**Problem requirements:** Check each line of the records for "grey"; collect those that have it.

(Beginning of Extracted material)

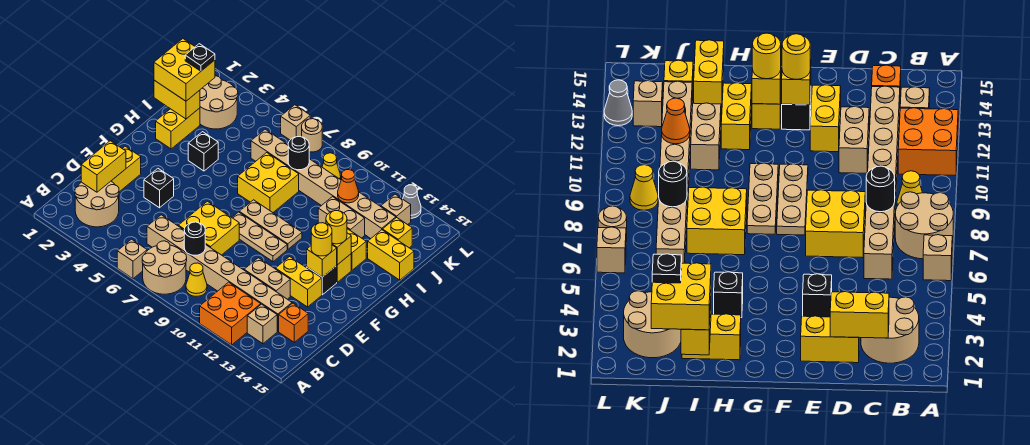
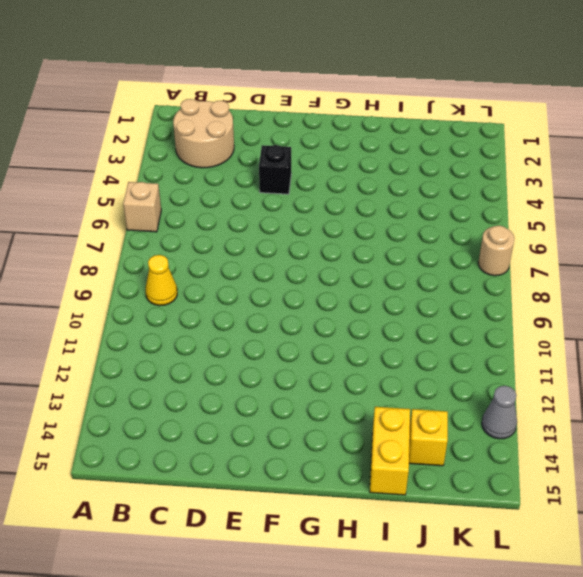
none -> tan round brick A7:B8 level 1
none -> orange brick A11:B12 level 1
none -> tan brick B13 level 1
none -> tan brick C6:C13 level 1

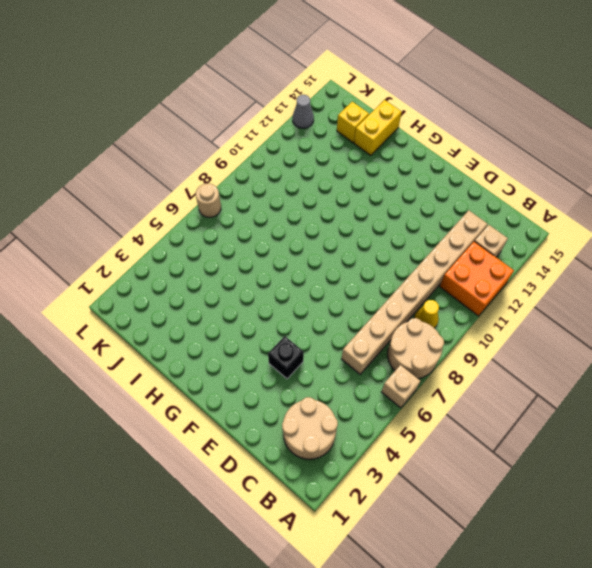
none -> orange brick C14 level 1
none -> yellow brick D2:E2 level 1
none -> yellow brick D7:E8 level 1
none -> tan brick D11:D12 level 1

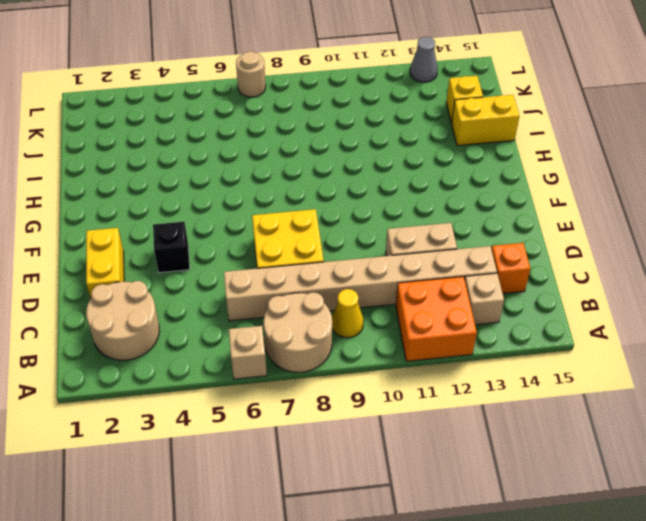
none -> yellow brick E12:E13 level 1
none -> tan plate F8:F10 level 1
none -> black brick F13 level 1
none -> tan plate G8:G10 level 1

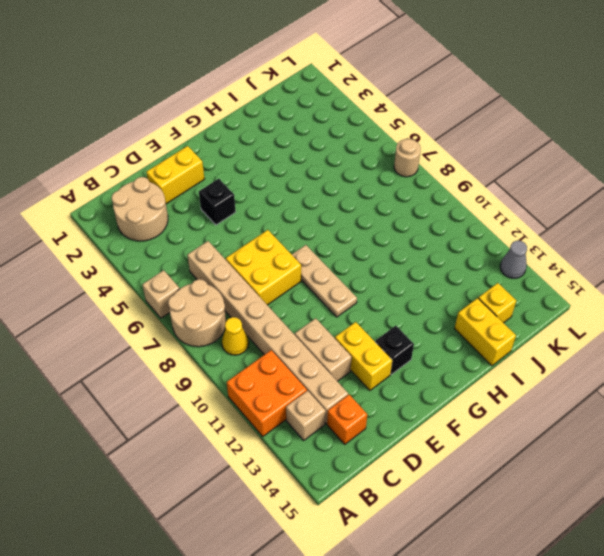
none -> tan plate G8:G10 level 1
none -> yellow brick G13 level 1
none -> yellow brick H2:I2 level 1
none -> black brick H4 level 1

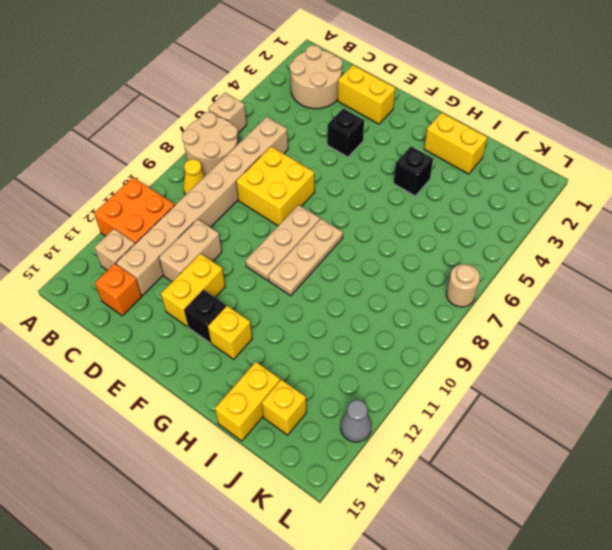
none -> yellow brick H7:I8 level 1
none -> yellow brick H12:H13 level 1
none -> tan brick I11:I12 level 1
none -> tan round brick J2:K3 level 1

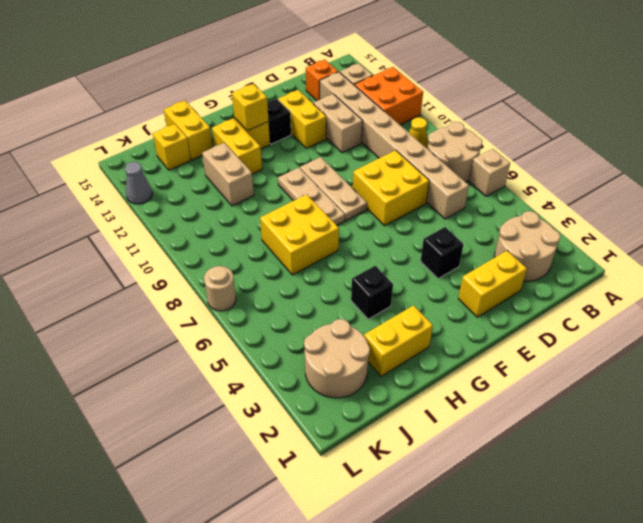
none -> tan brick J6:J13 level 1
none -> yellow cone K9 level 1
none -> tan brick K13 level 1
none -> tan brick L6 level 1

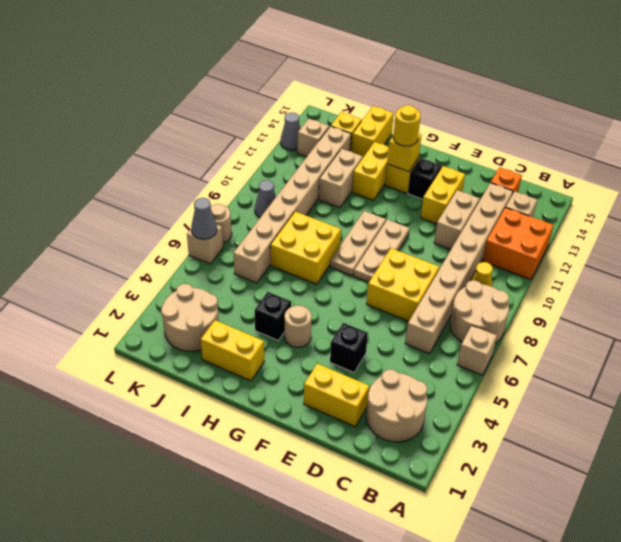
tan round brick G4 level 1 -> none
grey cone K9 level 1 -> yellow cone K9 level 1
grey cone L6 level 2 -> none
none -> yellow brick C2:D2 level 2
none -> black round brick C8 level 2
none -> yellow brick F13 level 2
none -> yellow brick I1:I2 level 2

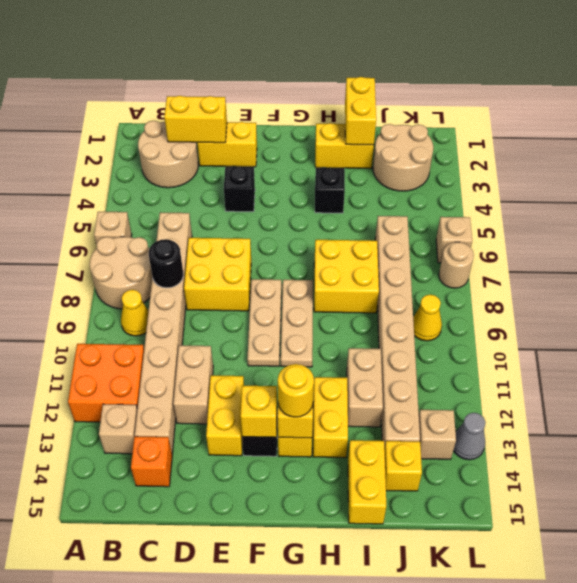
none -> black round brick J8 level 2
none -> orange cone J11 level 2
none -> yellow round brick F13 level 3
none -> yellow brick I1:J2 level 3

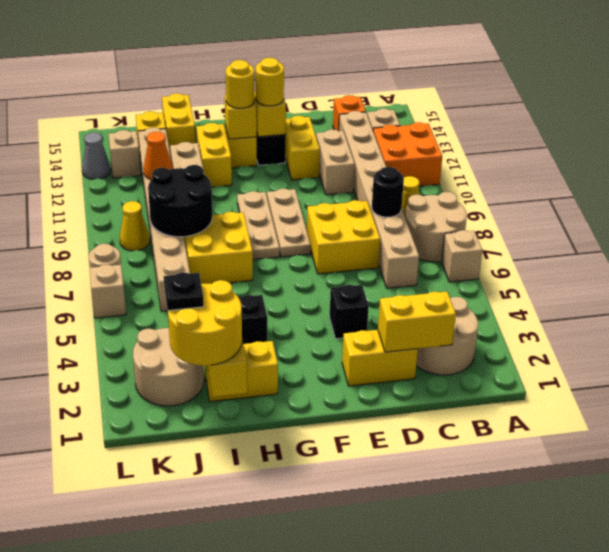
yellow round brick I1:J2 level 3 -> yellow brick I1:J2 level 3
black round brick I8:J9 level 2 -> black round brick J8 level 2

(End of Extracted material)

**Reply to the task:**
grey cone K9 level 1 -> yellow cone K9 level 1
grey cone L6 level 2 -> none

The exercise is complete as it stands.